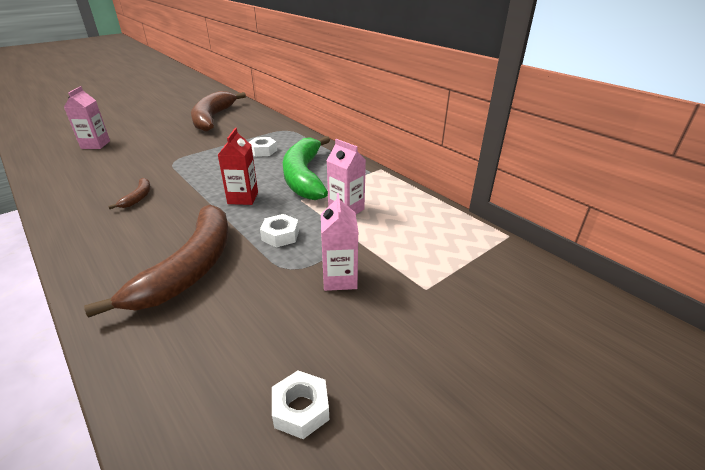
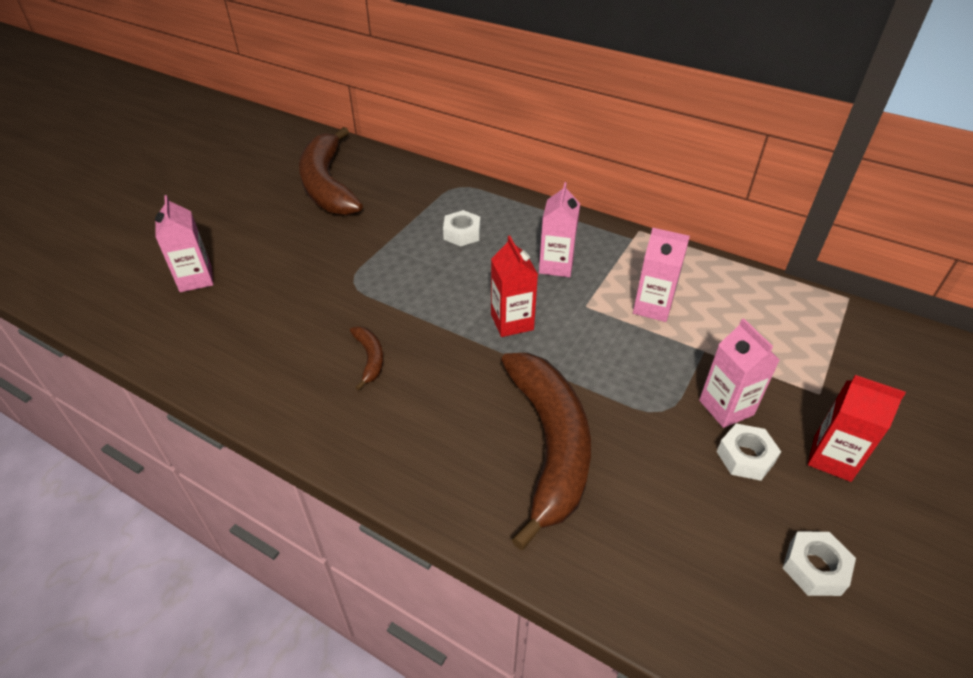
camera: 20 degrees left, 10 degrees up
white nut [260,214,299,248] -> white nut moved to [716,423,781,481]
green banana [283,136,330,200] -> pink carton [539,182,580,277]
none -> red carton [808,375,906,482]

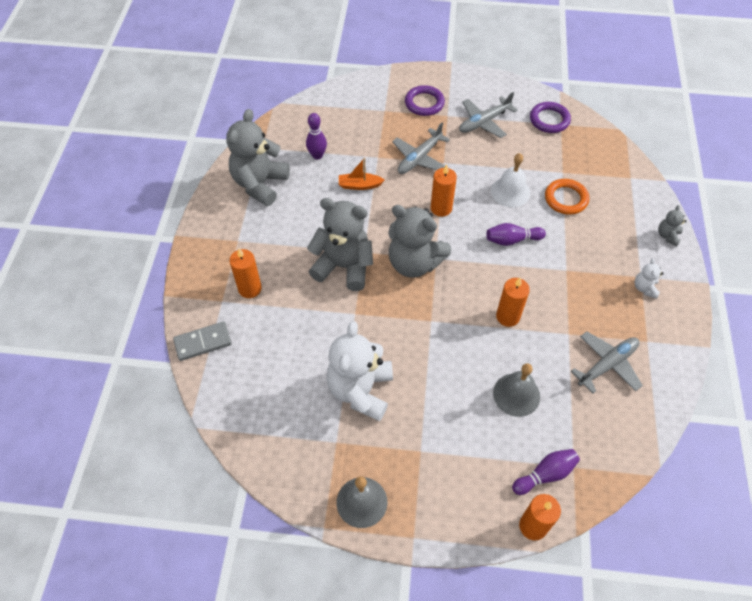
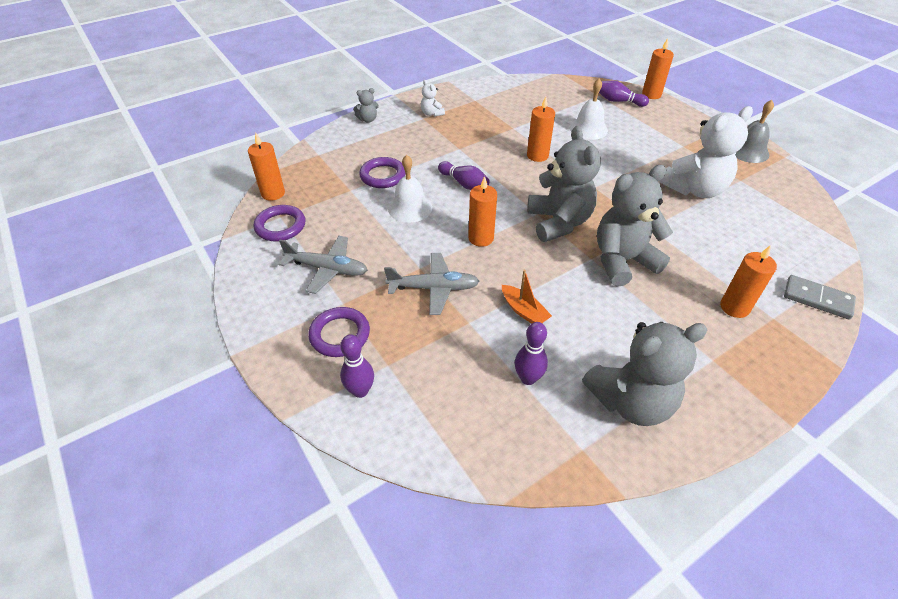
camera: 130 degrees left, 10 degrees down
grey teddy bear [307,198,373,291] -> grey teddy bear turned 90 degrees clockwise [597,165,673,287]
grey bell [493,363,540,417] -> white bell [570,78,608,140]
orange ring [545,179,589,215] -> purple ring [359,157,405,188]
grey plane [571,332,643,394] -> none
white teddy bear [634,258,664,299] -> white teddy bear turned 90 degrees clockwise [421,80,445,117]
none -> orange candle [248,132,285,201]
none -> purple bowling pin [340,334,374,398]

Exercise prompt -
In the records above, transcribe exactly the lines from the one containing "none -> red carton [808,375,906,482]" through the last line, both included, and skip the pictures.

Answer space -
none -> red carton [808,375,906,482]

camera: 130 degrees left, 10 degrees down
grey teddy bear [307,198,373,291] -> grey teddy bear turned 90 degrees clockwise [597,165,673,287]
grey bell [493,363,540,417] -> white bell [570,78,608,140]
orange ring [545,179,589,215] -> purple ring [359,157,405,188]
grey plane [571,332,643,394] -> none
white teddy bear [634,258,664,299] -> white teddy bear turned 90 degrees clockwise [421,80,445,117]
none -> orange candle [248,132,285,201]
none -> purple bowling pin [340,334,374,398]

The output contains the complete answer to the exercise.